→ **Extracted records**:
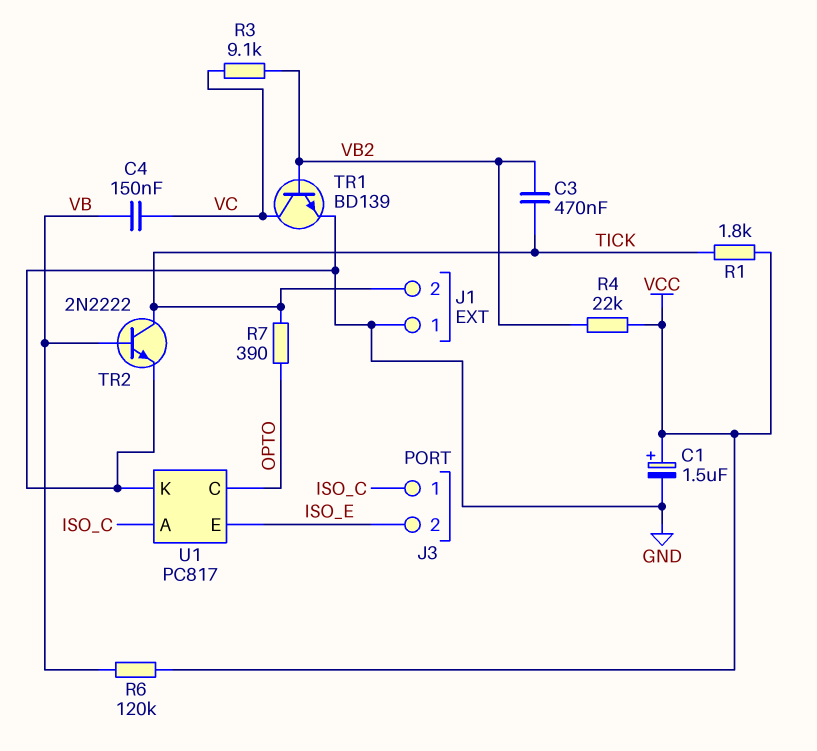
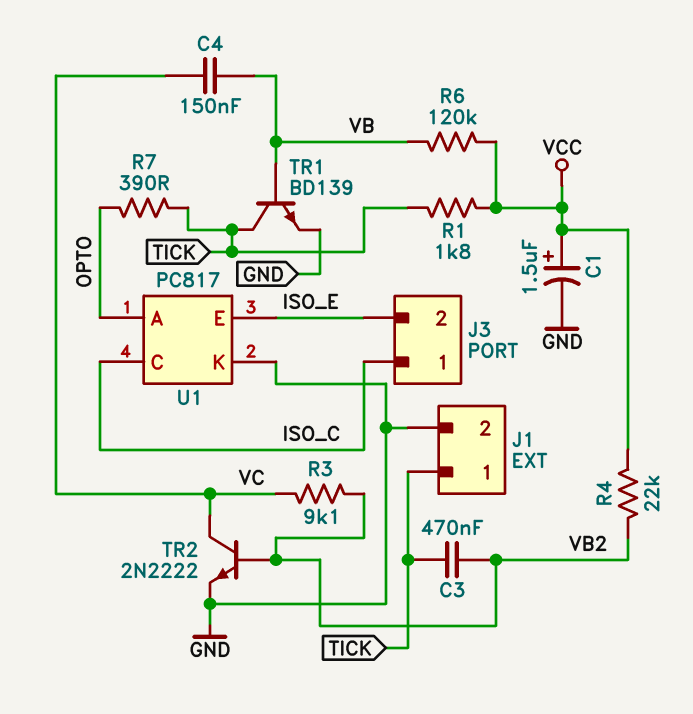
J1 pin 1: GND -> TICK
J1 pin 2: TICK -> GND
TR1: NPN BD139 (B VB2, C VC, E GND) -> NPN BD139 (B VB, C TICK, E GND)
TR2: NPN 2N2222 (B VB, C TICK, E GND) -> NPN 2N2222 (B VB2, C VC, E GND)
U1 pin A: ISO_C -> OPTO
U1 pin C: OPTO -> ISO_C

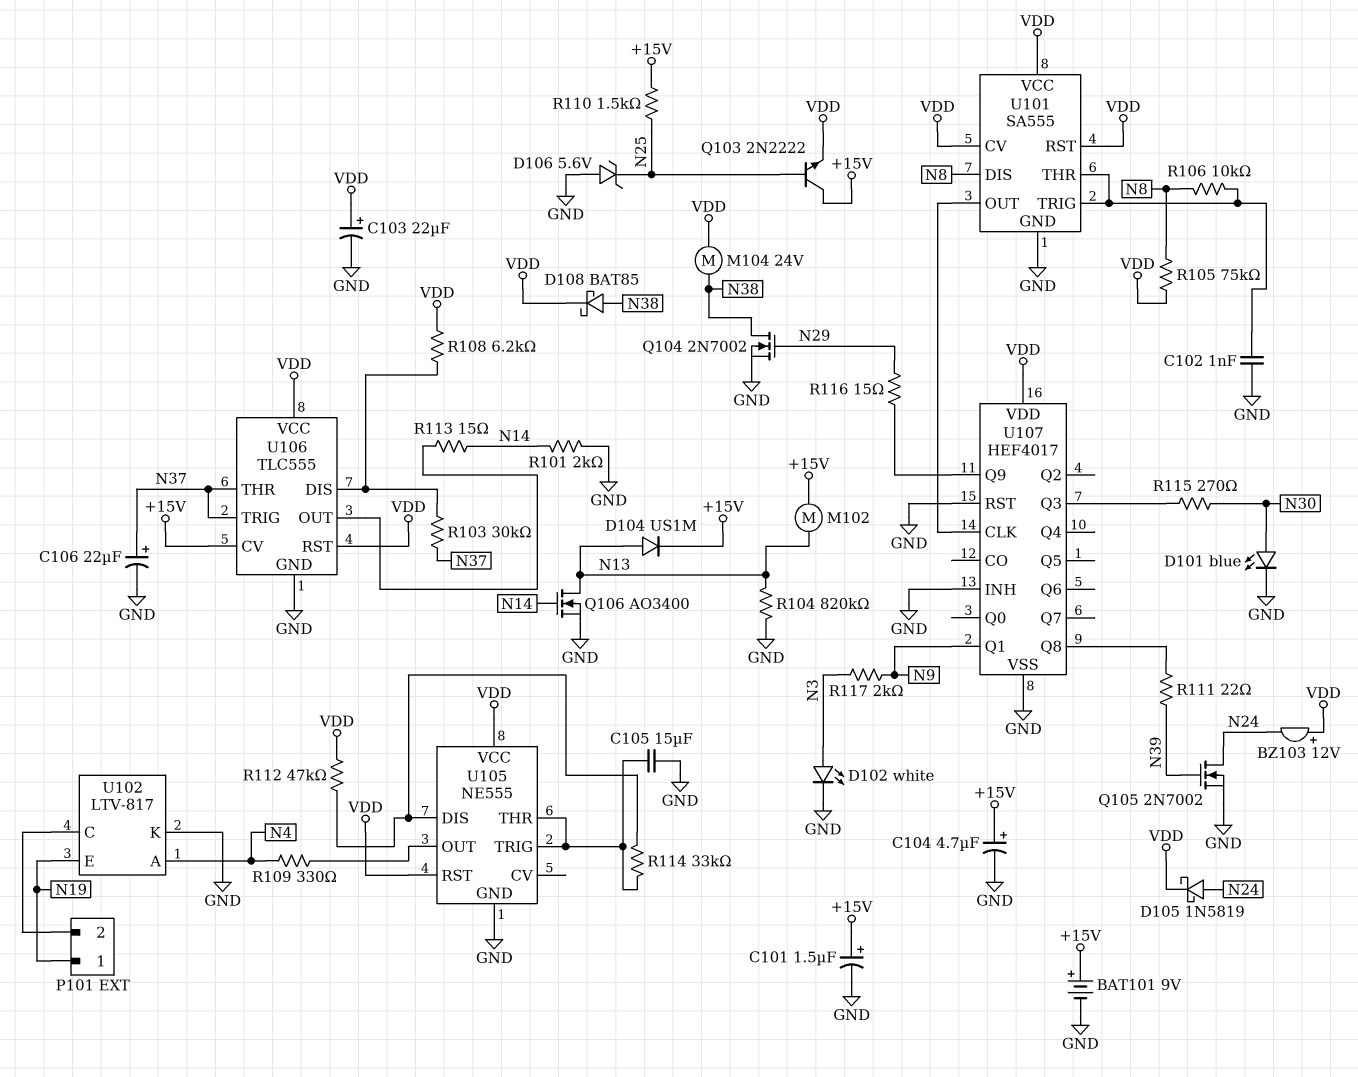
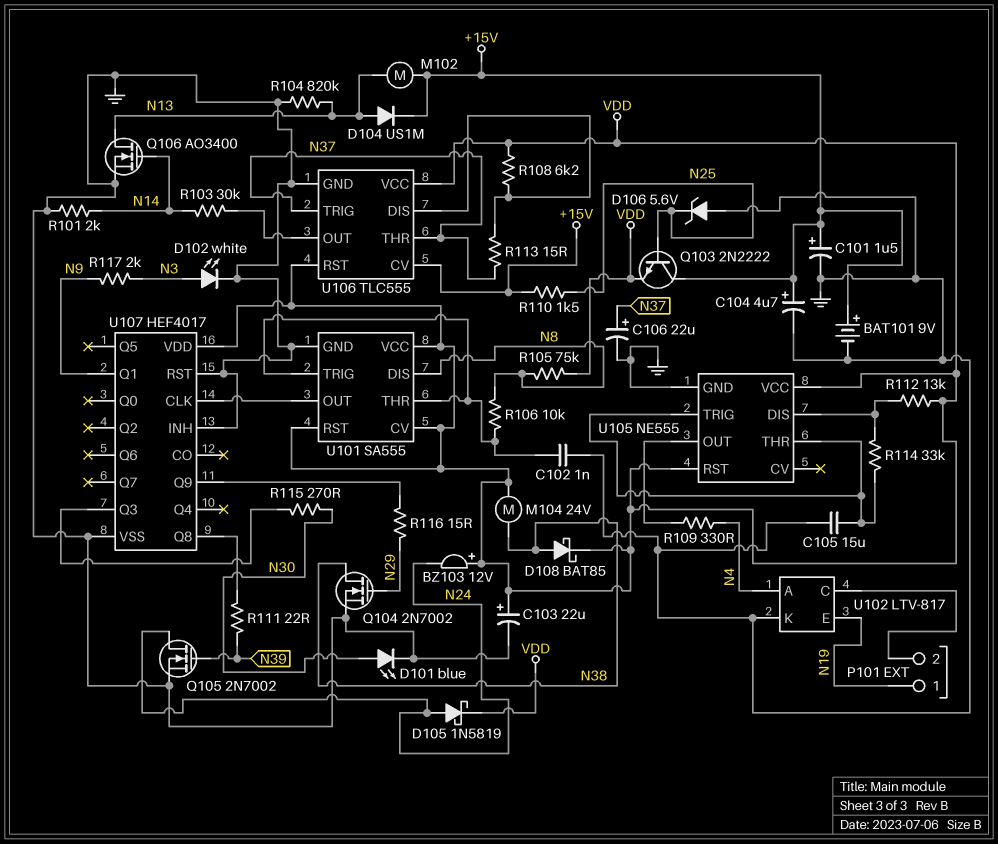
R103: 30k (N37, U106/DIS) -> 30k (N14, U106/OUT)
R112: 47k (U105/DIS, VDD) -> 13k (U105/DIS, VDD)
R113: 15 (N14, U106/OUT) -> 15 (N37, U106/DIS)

==

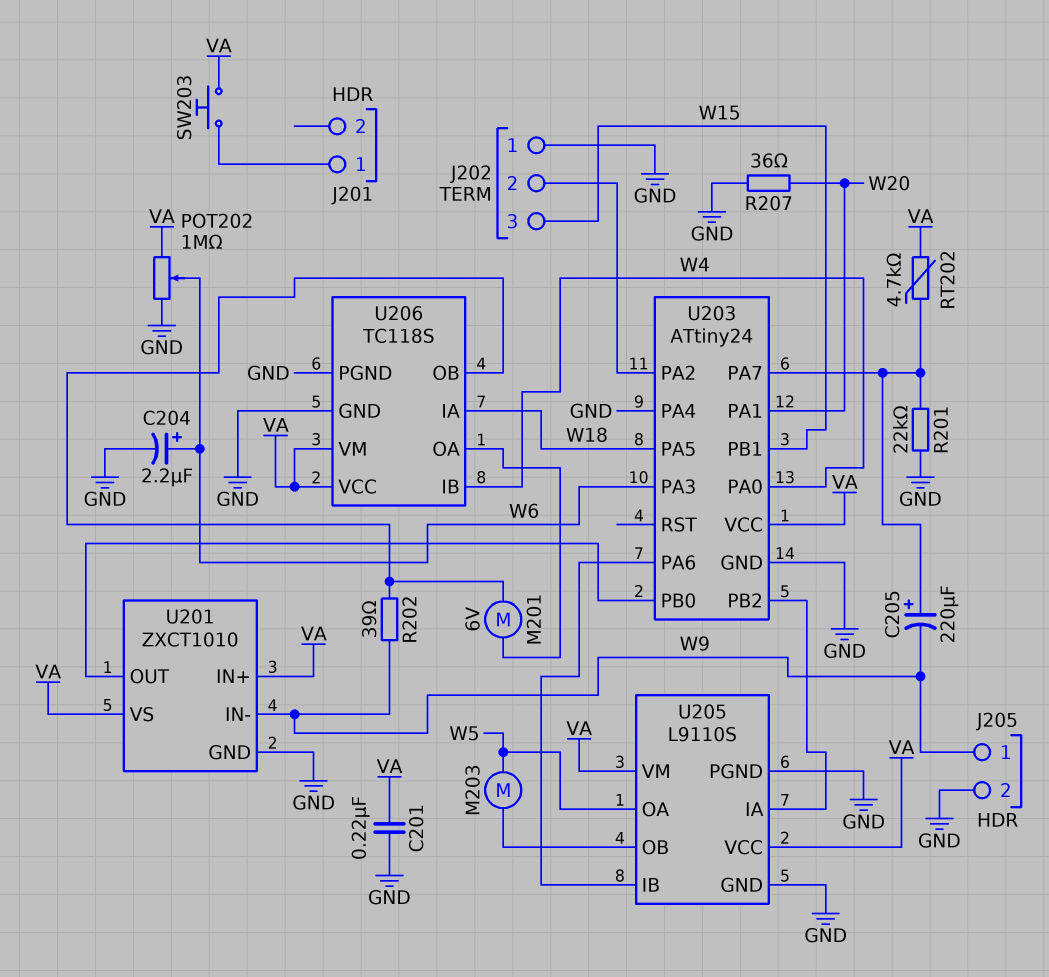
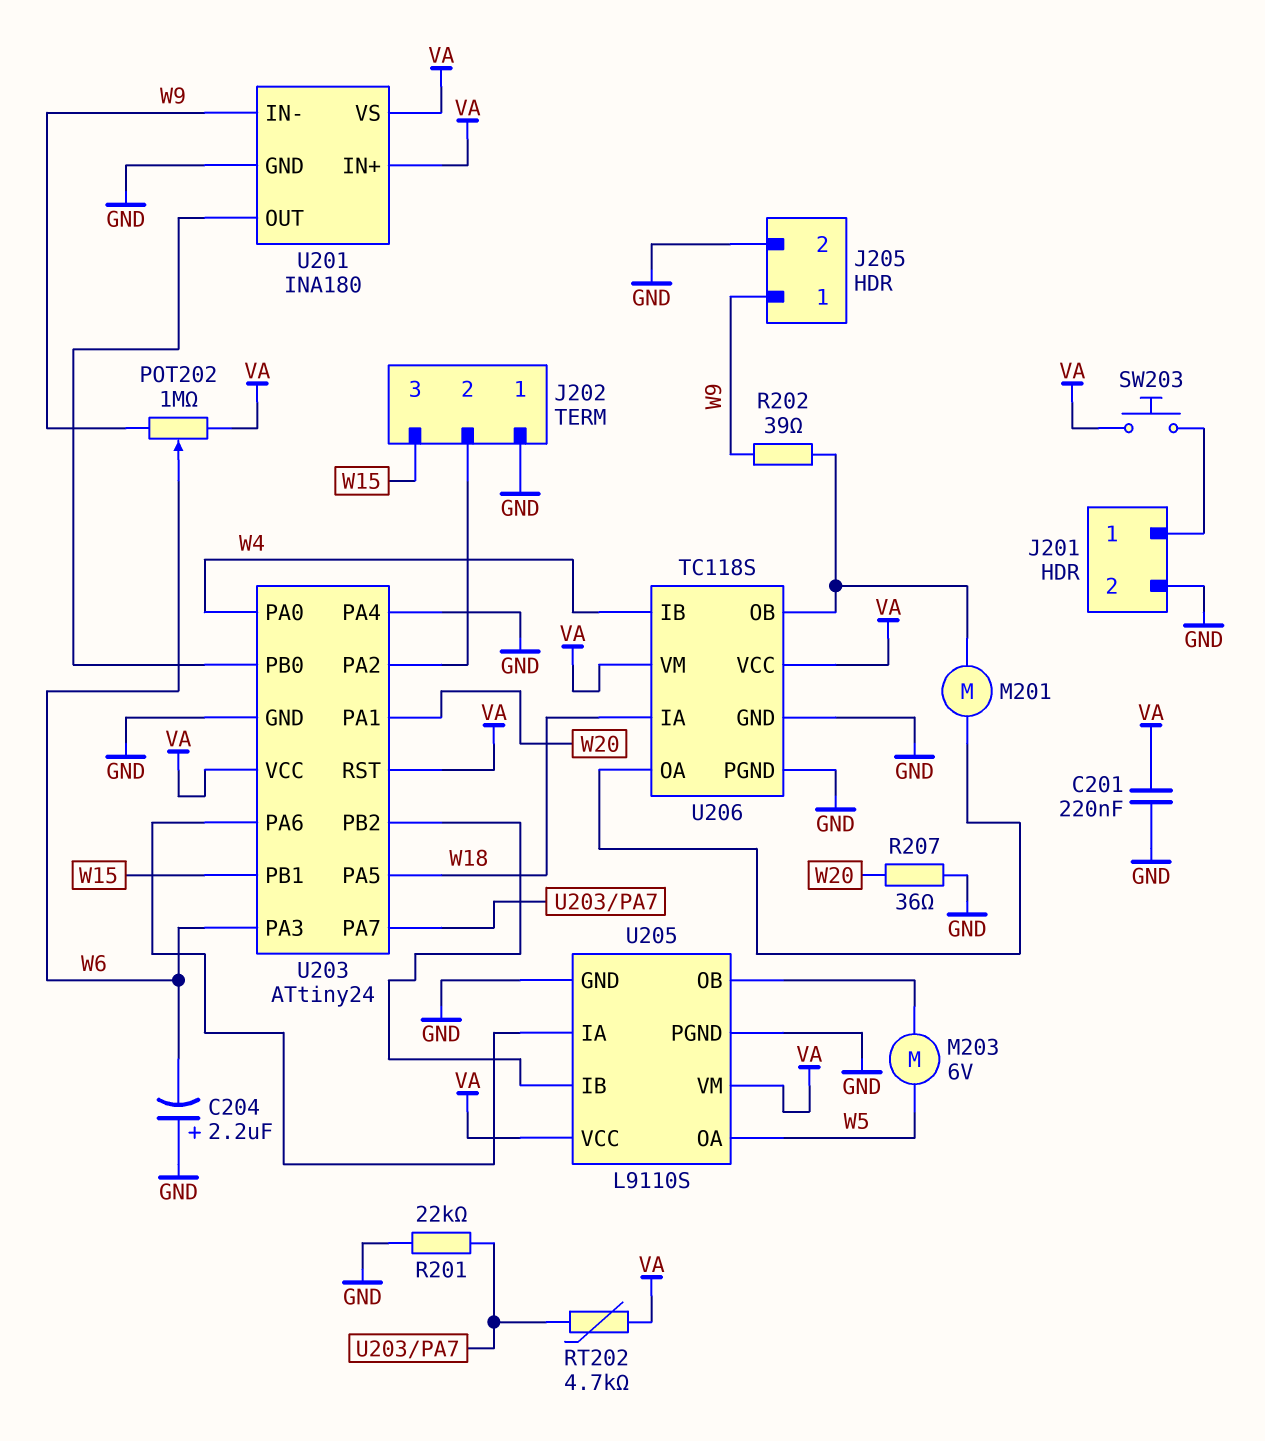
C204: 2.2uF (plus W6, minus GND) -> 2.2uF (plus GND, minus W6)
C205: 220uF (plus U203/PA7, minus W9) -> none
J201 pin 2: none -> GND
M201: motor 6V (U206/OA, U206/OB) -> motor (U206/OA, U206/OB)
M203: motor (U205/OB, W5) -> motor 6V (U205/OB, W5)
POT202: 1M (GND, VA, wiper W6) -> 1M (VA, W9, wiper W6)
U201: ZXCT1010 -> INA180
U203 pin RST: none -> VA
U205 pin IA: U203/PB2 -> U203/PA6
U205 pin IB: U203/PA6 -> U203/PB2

...

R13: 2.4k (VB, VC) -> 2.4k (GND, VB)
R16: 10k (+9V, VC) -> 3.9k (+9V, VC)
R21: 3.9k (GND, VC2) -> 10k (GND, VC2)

→ **What the task requires**: In how many lines of the preceding material does the word "TICK" occur? Answer with the number only.

→ **Reply to the task**: 4